* Provided material *
□ □ □ □ □

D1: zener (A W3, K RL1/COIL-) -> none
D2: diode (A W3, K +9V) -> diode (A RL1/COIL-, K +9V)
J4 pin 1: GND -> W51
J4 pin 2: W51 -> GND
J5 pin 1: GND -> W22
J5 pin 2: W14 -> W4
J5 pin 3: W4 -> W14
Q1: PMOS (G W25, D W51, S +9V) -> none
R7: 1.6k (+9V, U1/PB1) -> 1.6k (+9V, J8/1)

□ □ □ □ □

* Exercise objective *
In the entries above, find each line with "none" and copy it.

* Solution for this exercise *
D1: zener (A W3, K RL1/COIL-) -> none
Q1: PMOS (G W25, D W51, S +9V) -> none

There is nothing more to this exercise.